— SUPPLIED MATERIAL —
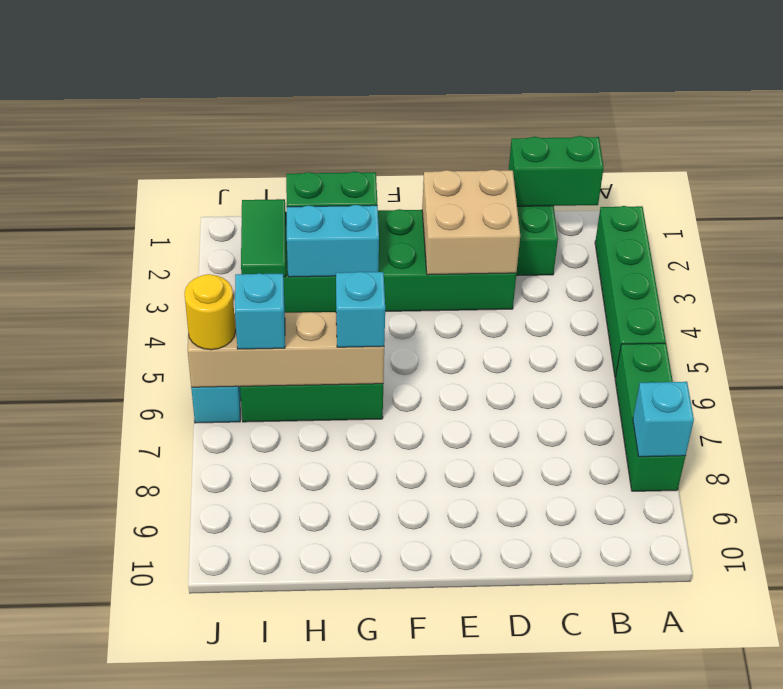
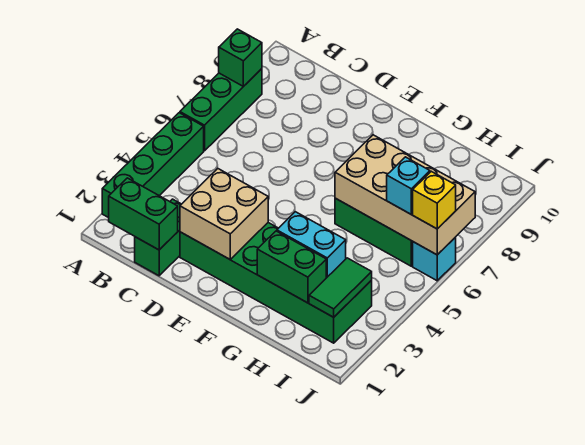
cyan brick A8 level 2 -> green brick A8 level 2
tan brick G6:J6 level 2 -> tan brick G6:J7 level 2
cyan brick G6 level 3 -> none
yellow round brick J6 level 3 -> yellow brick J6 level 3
...
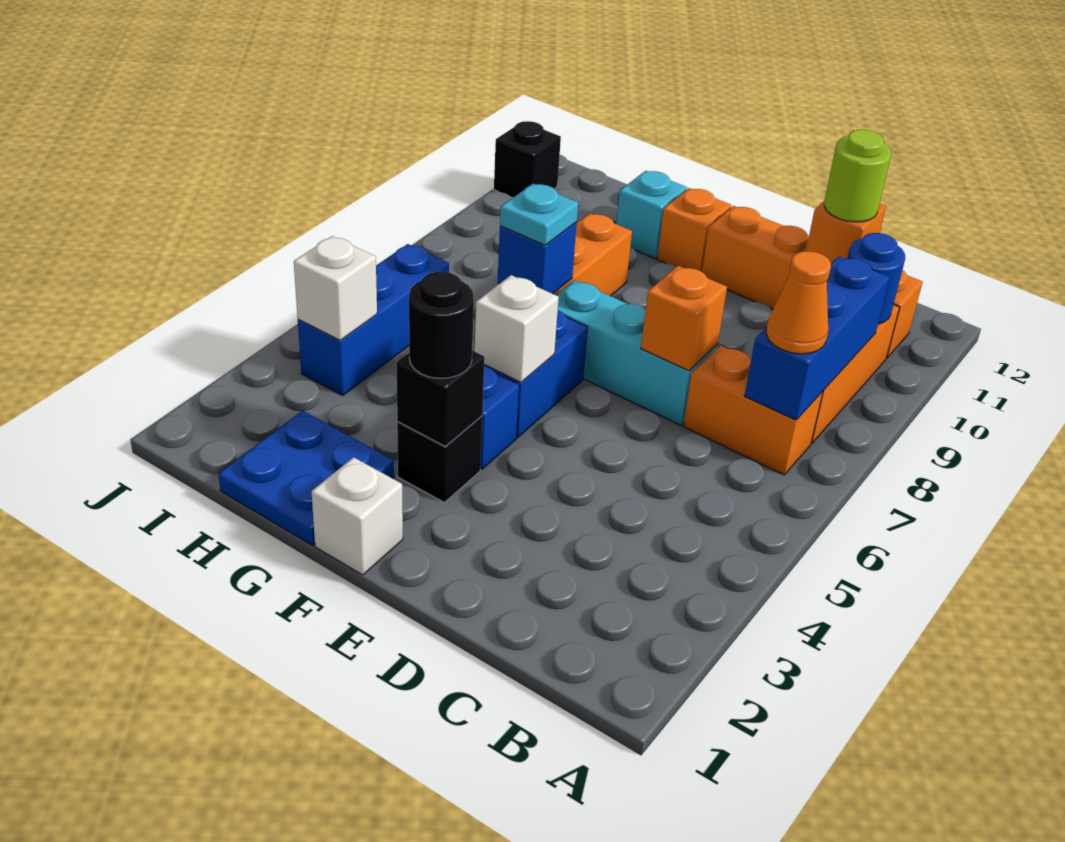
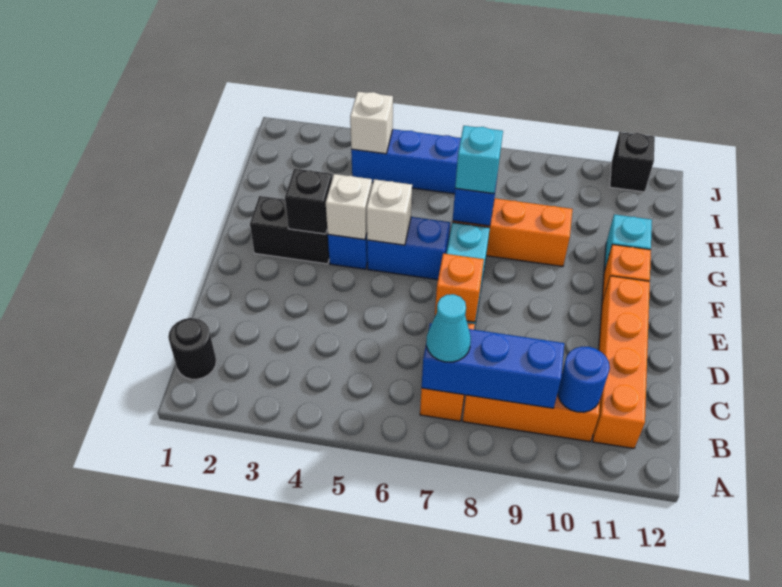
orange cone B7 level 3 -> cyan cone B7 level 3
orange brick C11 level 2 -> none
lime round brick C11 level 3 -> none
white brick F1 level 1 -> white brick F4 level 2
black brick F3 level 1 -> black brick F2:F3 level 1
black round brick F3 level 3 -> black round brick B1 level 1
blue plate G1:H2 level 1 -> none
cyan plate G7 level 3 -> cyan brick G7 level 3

— TASK TO COMPLETE —
Within the listing above, give again exactly every line from the line with "cyan brick A8" through the line with "yellow round brick", both included, and no other line.

— ANSWER SECTION —
cyan brick A8 level 2 -> green brick A8 level 2
tan brick G6:J6 level 2 -> tan brick G6:J7 level 2
cyan brick G6 level 3 -> none
yellow round brick J6 level 3 -> yellow brick J6 level 3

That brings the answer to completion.